## PROBLEM STATEMENT
Give back, unchanged, each line from the one containing "Detect and mask" through the last line of the entries below.

## DATA LINES
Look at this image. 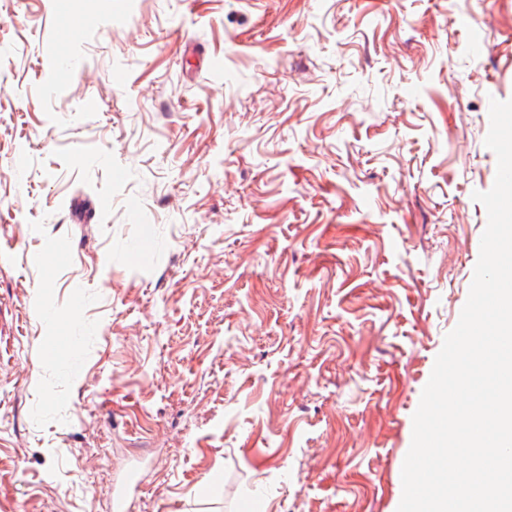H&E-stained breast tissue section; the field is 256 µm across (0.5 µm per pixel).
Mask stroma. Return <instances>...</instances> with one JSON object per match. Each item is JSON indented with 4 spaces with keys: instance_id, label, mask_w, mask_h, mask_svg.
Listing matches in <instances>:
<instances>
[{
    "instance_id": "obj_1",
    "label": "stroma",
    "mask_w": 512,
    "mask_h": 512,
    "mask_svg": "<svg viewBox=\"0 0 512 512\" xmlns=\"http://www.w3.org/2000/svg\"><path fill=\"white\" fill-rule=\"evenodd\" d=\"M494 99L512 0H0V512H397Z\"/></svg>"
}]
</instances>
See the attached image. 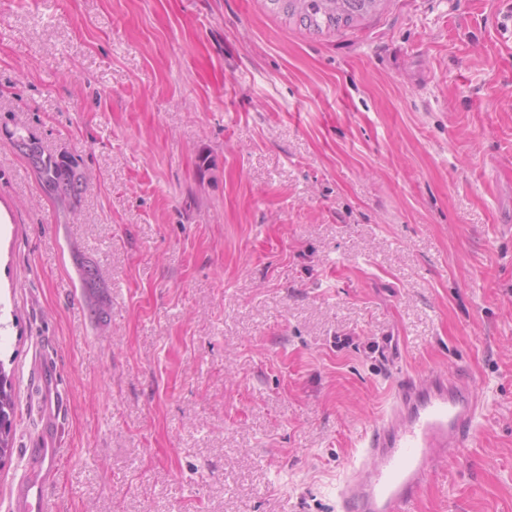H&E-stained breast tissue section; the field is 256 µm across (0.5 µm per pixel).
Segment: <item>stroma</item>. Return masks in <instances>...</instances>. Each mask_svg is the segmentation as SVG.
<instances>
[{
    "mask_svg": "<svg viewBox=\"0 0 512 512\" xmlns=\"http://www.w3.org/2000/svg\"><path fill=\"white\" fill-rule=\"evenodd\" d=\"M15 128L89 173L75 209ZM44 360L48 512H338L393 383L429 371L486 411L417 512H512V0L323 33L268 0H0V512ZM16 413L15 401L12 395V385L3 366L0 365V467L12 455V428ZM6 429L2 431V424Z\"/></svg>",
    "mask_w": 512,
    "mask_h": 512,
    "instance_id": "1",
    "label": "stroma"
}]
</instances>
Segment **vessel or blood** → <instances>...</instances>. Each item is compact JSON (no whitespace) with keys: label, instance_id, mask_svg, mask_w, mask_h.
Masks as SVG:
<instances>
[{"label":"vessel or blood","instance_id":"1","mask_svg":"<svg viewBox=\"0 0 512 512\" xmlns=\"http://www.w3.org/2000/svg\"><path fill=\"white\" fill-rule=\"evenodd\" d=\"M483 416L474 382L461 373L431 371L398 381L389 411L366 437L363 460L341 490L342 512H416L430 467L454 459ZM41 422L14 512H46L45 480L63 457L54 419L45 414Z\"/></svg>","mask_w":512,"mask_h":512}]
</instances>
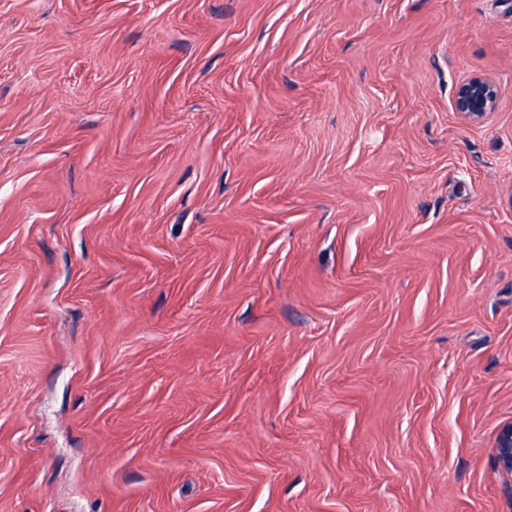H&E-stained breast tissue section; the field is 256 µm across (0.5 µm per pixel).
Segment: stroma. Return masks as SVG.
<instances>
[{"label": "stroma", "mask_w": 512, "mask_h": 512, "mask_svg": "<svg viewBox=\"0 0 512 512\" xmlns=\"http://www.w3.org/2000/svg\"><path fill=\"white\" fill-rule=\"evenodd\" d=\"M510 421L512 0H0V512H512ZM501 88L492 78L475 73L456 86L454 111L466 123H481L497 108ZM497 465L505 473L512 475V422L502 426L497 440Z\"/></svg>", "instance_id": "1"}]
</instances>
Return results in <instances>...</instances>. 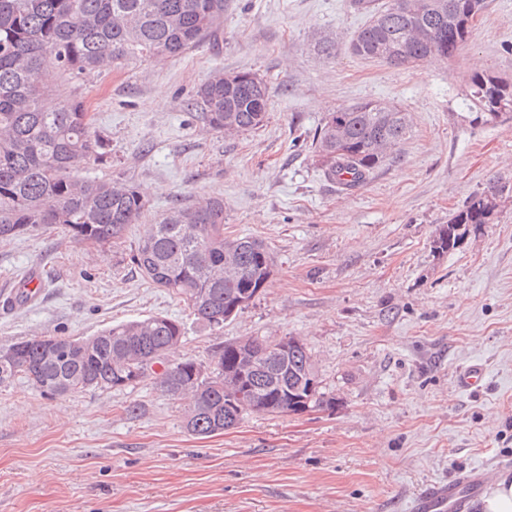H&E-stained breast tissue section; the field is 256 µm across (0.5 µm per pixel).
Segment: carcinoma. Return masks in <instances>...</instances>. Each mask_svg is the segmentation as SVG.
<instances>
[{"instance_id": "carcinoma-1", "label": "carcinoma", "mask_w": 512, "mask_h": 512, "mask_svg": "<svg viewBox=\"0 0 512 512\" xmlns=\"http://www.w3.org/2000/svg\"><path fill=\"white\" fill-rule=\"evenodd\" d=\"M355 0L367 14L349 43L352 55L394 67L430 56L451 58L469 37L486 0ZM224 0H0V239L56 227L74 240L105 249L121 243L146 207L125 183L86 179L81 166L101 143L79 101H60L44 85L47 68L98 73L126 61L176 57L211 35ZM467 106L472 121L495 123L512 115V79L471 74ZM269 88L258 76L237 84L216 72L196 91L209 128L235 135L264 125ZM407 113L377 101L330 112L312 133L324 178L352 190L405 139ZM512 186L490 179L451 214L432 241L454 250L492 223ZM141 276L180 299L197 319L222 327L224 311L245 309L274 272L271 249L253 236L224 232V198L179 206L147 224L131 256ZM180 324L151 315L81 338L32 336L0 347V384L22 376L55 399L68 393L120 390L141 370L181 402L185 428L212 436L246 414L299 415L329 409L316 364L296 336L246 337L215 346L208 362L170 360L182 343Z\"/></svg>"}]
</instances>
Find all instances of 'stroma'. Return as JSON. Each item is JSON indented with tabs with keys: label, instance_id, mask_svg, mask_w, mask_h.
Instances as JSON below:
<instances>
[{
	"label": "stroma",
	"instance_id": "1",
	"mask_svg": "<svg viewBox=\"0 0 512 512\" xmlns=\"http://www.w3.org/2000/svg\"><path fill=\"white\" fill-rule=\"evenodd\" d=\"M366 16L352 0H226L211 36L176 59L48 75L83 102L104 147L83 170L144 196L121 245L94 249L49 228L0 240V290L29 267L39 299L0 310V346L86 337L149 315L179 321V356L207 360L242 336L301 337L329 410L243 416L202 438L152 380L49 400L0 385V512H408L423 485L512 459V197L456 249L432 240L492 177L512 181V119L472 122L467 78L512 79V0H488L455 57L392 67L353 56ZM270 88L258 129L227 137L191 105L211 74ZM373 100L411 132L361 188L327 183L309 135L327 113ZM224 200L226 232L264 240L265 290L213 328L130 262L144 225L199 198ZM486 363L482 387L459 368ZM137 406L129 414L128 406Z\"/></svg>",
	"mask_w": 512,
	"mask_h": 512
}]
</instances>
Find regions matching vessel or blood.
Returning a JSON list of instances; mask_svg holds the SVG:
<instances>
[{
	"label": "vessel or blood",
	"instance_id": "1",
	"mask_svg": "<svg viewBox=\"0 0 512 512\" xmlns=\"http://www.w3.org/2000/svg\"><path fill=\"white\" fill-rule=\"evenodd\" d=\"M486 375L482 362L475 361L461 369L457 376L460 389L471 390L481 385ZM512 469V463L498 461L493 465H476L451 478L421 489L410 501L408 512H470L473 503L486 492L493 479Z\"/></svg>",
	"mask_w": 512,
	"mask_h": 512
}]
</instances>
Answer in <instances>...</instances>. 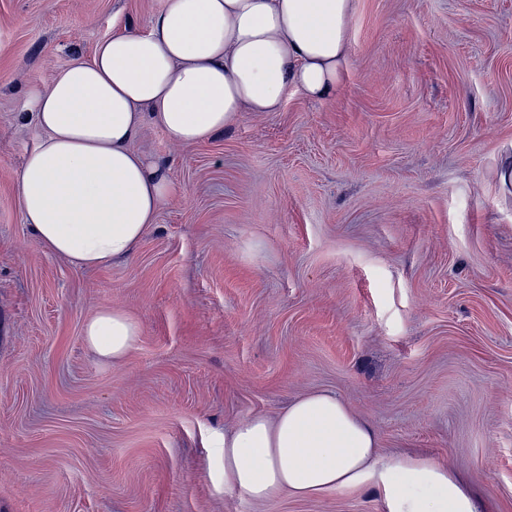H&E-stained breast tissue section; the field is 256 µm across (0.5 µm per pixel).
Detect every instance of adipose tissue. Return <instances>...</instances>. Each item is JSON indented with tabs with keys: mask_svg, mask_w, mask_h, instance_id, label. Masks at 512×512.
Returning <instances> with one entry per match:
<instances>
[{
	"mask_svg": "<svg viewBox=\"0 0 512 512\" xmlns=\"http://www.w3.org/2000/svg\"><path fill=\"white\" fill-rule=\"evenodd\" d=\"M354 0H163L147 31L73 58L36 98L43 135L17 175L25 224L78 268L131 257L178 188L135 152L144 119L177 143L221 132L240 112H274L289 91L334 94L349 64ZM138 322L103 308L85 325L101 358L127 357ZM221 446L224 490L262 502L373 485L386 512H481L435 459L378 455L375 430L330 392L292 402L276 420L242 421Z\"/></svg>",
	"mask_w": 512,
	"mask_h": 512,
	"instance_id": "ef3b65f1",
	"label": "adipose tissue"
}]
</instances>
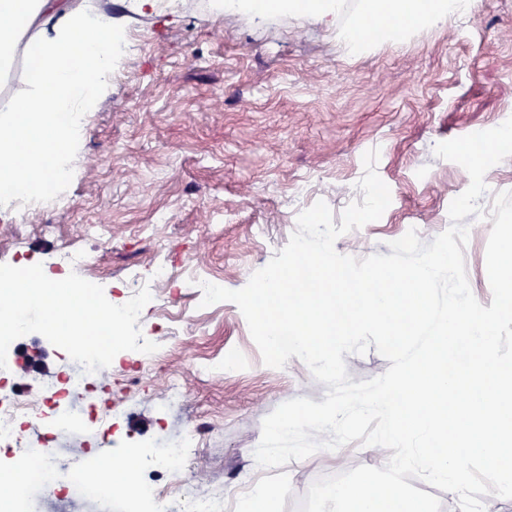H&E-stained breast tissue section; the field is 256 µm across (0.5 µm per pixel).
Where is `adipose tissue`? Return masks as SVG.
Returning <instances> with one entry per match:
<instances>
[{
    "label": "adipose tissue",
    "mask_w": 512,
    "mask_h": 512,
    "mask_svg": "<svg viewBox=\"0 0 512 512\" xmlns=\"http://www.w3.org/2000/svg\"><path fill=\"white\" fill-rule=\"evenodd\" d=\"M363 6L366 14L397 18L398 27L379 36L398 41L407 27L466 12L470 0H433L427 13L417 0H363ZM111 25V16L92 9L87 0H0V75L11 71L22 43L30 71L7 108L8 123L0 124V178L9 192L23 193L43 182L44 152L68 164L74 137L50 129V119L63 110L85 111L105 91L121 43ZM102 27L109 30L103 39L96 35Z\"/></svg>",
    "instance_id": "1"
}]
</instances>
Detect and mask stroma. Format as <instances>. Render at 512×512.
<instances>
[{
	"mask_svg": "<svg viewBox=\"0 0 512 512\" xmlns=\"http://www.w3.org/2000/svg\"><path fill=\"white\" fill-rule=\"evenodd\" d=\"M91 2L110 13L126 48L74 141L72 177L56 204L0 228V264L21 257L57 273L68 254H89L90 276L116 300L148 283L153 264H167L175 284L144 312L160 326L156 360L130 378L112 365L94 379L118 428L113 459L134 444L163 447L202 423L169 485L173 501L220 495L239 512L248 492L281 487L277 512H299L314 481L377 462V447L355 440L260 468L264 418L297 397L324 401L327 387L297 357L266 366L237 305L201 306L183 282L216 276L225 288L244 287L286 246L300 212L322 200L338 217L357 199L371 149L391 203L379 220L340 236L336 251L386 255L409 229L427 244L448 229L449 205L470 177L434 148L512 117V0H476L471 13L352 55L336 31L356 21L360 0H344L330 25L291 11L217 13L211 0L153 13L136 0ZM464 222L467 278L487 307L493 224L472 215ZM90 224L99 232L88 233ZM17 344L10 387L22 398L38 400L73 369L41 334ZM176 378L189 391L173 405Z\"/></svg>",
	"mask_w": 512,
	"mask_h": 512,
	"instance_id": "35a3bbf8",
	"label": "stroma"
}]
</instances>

## TASK OUTPUT
Detect and mask stroma. Format as <instances>. Render at 512×512.
<instances>
[{
	"mask_svg": "<svg viewBox=\"0 0 512 512\" xmlns=\"http://www.w3.org/2000/svg\"><path fill=\"white\" fill-rule=\"evenodd\" d=\"M91 2L110 13L126 48L74 141L72 177L56 204L0 228V264L21 257L57 273L68 254H89L90 276L116 300L148 283L153 264H167L175 284L144 312L160 326L156 360L130 378L112 365L94 379L118 428L113 459L134 444L163 447L202 423L169 485L173 501L220 495L239 512L248 492L281 487L277 512H299L314 481L377 462V447L355 440L260 468L264 418L297 397L324 401L327 387L297 357L266 366L237 305L201 306L183 282L216 276L225 288L244 287L286 246L300 212L322 200L338 217L357 199L371 149L391 203L379 220L340 236L336 251L386 255L409 229L427 244L448 229L449 205L470 177L434 148L512 117V0H476L471 13L352 55L336 31L356 21L360 0H344L330 25L291 11L217 13L211 0L153 13L136 0ZM464 222L467 278L487 307L493 224L472 215ZM90 224L99 232L88 233ZM17 344L10 387L22 398L38 400L73 369L41 334ZM176 378L189 391L173 405Z\"/></svg>",
	"mask_w": 512,
	"mask_h": 512,
	"instance_id": "35a3bbf8",
	"label": "stroma"
}]
</instances>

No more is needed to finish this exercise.